Problem – In full and exactly, please return the records, but keep out the pictures.

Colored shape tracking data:
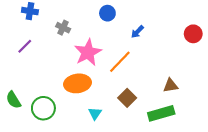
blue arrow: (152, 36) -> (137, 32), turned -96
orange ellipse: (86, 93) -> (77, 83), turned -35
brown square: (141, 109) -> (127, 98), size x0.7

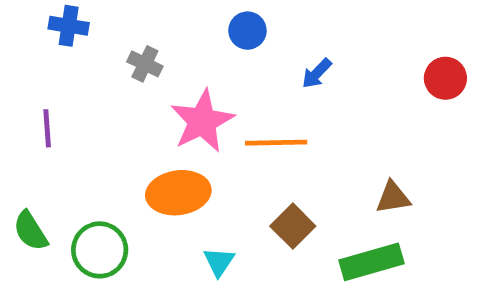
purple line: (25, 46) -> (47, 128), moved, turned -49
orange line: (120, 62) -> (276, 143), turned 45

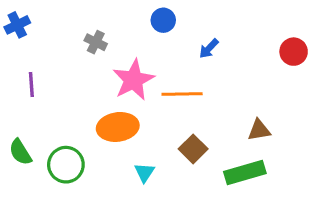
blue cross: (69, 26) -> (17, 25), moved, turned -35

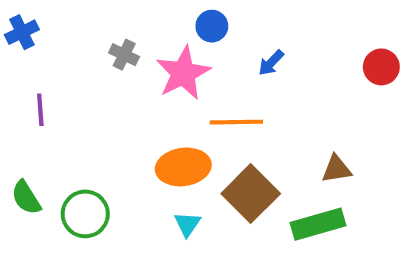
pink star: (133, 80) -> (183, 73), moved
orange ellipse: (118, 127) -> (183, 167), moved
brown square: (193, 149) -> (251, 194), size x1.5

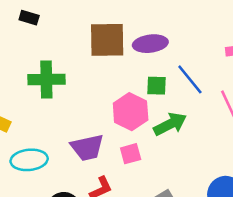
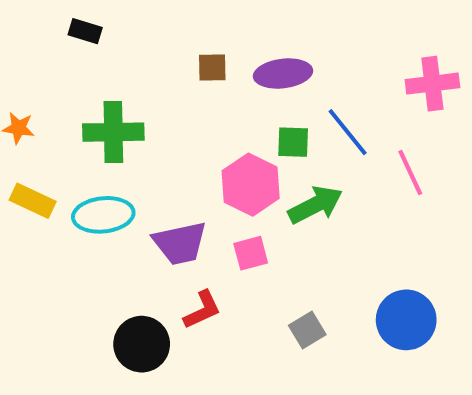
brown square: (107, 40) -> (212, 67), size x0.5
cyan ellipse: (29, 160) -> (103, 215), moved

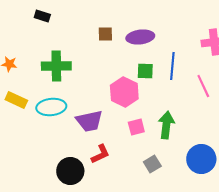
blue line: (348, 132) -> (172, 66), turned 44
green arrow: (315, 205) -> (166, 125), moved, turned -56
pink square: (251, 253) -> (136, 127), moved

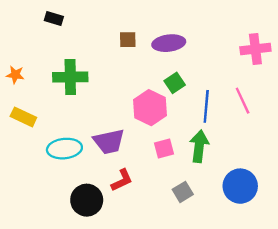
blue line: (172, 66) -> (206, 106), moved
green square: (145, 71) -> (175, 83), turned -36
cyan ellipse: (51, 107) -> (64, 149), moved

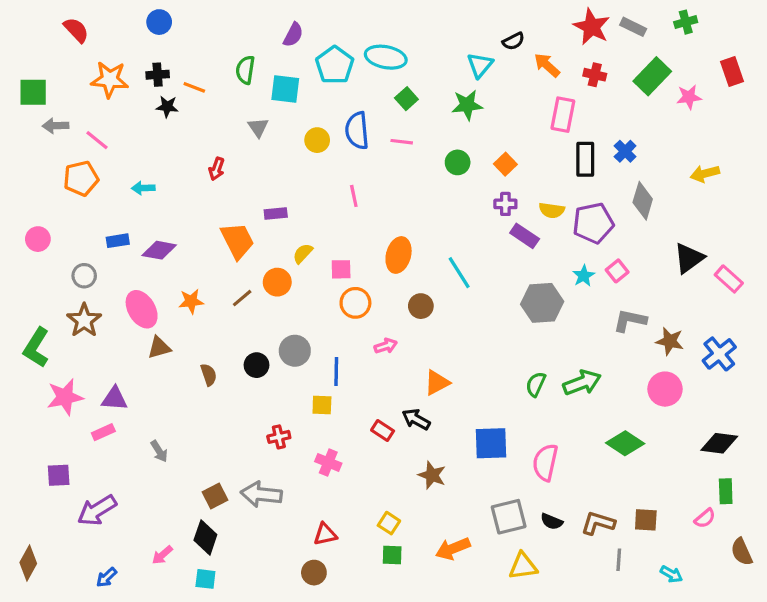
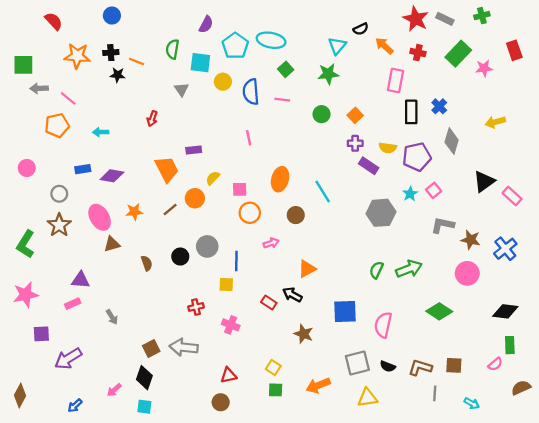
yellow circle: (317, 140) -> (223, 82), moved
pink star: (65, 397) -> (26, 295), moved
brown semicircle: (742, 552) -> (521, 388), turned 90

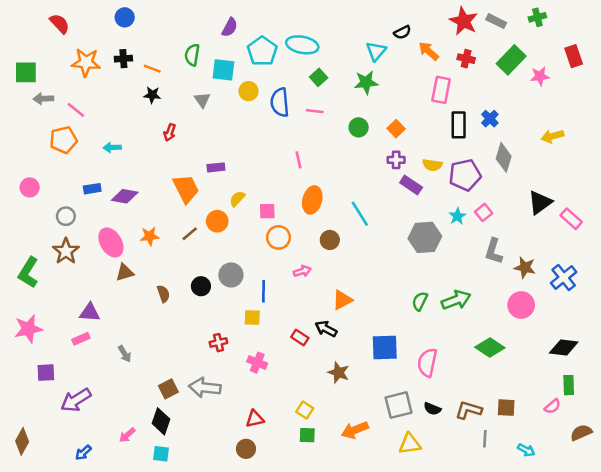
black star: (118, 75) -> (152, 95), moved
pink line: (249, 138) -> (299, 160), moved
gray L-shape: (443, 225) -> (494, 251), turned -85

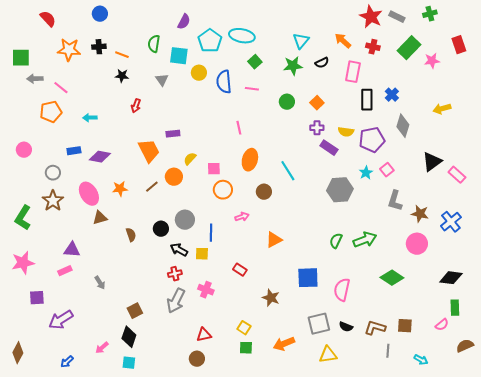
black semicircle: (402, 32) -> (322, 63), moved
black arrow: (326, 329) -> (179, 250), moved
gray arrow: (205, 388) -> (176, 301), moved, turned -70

Written response –
blue arrow: (152, 36) -> (137, 32), turned -96
orange ellipse: (86, 93) -> (77, 83), turned -35
brown square: (141, 109) -> (127, 98), size x0.7

purple line: (25, 46) -> (47, 128), moved, turned -49
orange line: (120, 62) -> (276, 143), turned 45

blue cross: (69, 26) -> (17, 25), moved, turned -35

pink star: (133, 80) -> (183, 73), moved
orange ellipse: (118, 127) -> (183, 167), moved
brown square: (193, 149) -> (251, 194), size x1.5

brown square: (107, 40) -> (212, 67), size x0.5
cyan ellipse: (29, 160) -> (103, 215), moved

blue line: (348, 132) -> (172, 66), turned 44
green arrow: (315, 205) -> (166, 125), moved, turned -56
pink square: (251, 253) -> (136, 127), moved

blue line: (172, 66) -> (206, 106), moved
green square: (145, 71) -> (175, 83), turned -36
cyan ellipse: (51, 107) -> (64, 149), moved

yellow circle: (317, 140) -> (223, 82), moved
pink star: (65, 397) -> (26, 295), moved
brown semicircle: (742, 552) -> (521, 388), turned 90

black star: (118, 75) -> (152, 95), moved
pink line: (249, 138) -> (299, 160), moved
gray L-shape: (443, 225) -> (494, 251), turned -85

black semicircle: (402, 32) -> (322, 63), moved
black arrow: (326, 329) -> (179, 250), moved
gray arrow: (205, 388) -> (176, 301), moved, turned -70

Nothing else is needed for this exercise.